===== Data for processing
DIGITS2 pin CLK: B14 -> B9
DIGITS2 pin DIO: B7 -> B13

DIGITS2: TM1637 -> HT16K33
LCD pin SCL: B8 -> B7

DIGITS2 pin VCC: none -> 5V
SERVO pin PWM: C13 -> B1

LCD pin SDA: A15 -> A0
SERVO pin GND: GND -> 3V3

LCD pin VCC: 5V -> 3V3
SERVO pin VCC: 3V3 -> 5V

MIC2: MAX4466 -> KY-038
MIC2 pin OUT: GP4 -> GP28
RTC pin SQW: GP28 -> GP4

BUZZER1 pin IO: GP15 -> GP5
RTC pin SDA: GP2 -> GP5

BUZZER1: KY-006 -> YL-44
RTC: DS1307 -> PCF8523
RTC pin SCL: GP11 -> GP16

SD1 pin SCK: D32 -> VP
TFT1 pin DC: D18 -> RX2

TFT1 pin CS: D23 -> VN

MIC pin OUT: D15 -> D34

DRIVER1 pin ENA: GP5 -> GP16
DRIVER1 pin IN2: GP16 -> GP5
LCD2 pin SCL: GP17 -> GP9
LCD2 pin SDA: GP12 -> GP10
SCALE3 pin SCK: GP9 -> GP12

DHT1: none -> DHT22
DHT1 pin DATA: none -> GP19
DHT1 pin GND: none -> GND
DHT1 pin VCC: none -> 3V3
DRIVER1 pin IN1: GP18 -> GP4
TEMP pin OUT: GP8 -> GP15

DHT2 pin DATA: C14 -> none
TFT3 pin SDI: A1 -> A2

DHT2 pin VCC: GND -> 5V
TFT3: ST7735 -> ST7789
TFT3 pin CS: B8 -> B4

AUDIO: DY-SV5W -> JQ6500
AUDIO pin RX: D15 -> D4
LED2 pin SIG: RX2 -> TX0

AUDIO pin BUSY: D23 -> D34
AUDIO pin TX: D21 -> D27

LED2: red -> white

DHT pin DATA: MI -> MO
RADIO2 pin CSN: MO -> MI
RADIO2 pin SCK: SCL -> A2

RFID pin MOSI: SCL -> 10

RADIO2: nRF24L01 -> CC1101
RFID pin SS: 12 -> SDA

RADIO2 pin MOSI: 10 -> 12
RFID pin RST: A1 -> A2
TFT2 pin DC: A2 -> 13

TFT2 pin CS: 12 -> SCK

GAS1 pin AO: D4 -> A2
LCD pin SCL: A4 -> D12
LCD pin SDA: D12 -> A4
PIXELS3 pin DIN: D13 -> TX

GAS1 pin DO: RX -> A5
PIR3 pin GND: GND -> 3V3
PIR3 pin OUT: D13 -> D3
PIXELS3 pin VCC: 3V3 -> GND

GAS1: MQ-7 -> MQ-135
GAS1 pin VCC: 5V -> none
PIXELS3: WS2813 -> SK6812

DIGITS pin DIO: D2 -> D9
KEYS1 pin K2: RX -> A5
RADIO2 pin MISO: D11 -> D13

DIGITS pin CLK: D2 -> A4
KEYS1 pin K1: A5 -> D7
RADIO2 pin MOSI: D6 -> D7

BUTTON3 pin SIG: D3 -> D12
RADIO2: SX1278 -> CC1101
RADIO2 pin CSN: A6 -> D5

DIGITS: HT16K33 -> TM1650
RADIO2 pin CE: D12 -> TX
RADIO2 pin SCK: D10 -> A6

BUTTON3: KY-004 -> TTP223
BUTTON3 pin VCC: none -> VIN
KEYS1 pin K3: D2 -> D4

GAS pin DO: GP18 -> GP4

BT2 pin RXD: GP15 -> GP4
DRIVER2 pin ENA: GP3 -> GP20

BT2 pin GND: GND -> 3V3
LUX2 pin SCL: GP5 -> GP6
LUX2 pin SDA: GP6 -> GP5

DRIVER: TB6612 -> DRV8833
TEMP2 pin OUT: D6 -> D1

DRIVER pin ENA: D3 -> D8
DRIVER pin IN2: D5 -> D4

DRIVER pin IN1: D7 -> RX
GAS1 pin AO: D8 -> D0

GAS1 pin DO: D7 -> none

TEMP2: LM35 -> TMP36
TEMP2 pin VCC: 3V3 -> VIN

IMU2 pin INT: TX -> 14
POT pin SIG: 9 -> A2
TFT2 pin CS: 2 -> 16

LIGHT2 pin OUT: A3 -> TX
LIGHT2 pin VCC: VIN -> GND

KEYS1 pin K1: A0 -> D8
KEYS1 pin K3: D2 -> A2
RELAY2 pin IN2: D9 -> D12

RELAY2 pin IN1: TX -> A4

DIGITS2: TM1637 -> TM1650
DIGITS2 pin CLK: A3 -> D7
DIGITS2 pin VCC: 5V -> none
==========
- Exercise -
The lines to extract from the data above begin with the line containing "SERVO pin PWM: C13 -> B1" and end with the line containing "TFT2 pin DC: A2 -> 13". Extract them exactly, including both.

- Expected answer -
SERVO pin PWM: C13 -> B1

LCD pin SDA: A15 -> A0
SERVO pin GND: GND -> 3V3

LCD pin VCC: 5V -> 3V3
SERVO pin VCC: 3V3 -> 5V

MIC2: MAX4466 -> KY-038
MIC2 pin OUT: GP4 -> GP28
RTC pin SQW: GP28 -> GP4

BUZZER1 pin IO: GP15 -> GP5
RTC pin SDA: GP2 -> GP5

BUZZER1: KY-006 -> YL-44
RTC: DS1307 -> PCF8523
RTC pin SCL: GP11 -> GP16

SD1 pin SCK: D32 -> VP
TFT1 pin DC: D18 -> RX2

TFT1 pin CS: D23 -> VN

MIC pin OUT: D15 -> D34

DRIVER1 pin ENA: GP5 -> GP16
DRIVER1 pin IN2: GP16 -> GP5
LCD2 pin SCL: GP17 -> GP9
LCD2 pin SDA: GP12 -> GP10
SCALE3 pin SCK: GP9 -> GP12

DHT1: none -> DHT22
DHT1 pin DATA: none -> GP19
DHT1 pin GND: none -> GND
DHT1 pin VCC: none -> 3V3
DRIVER1 pin IN1: GP18 -> GP4
TEMP pin OUT: GP8 -> GP15

DHT2 pin DATA: C14 -> none
TFT3 pin SDI: A1 -> A2

DHT2 pin VCC: GND -> 5V
TFT3: ST7735 -> ST7789
TFT3 pin CS: B8 -> B4

AUDIO: DY-SV5W -> JQ6500
AUDIO pin RX: D15 -> D4
LED2 pin SIG: RX2 -> TX0

AUDIO pin BUSY: D23 -> D34
AUDIO pin TX: D21 -> D27

LED2: red -> white

DHT pin DATA: MI -> MO
RADIO2 pin CSN: MO -> MI
RADIO2 pin SCK: SCL -> A2

RFID pin MOSI: SCL -> 10

RADIO2: nRF24L01 -> CC1101
RFID pin SS: 12 -> SDA

RADIO2 pin MOSI: 10 -> 12
RFID pin RST: A1 -> A2
TFT2 pin DC: A2 -> 13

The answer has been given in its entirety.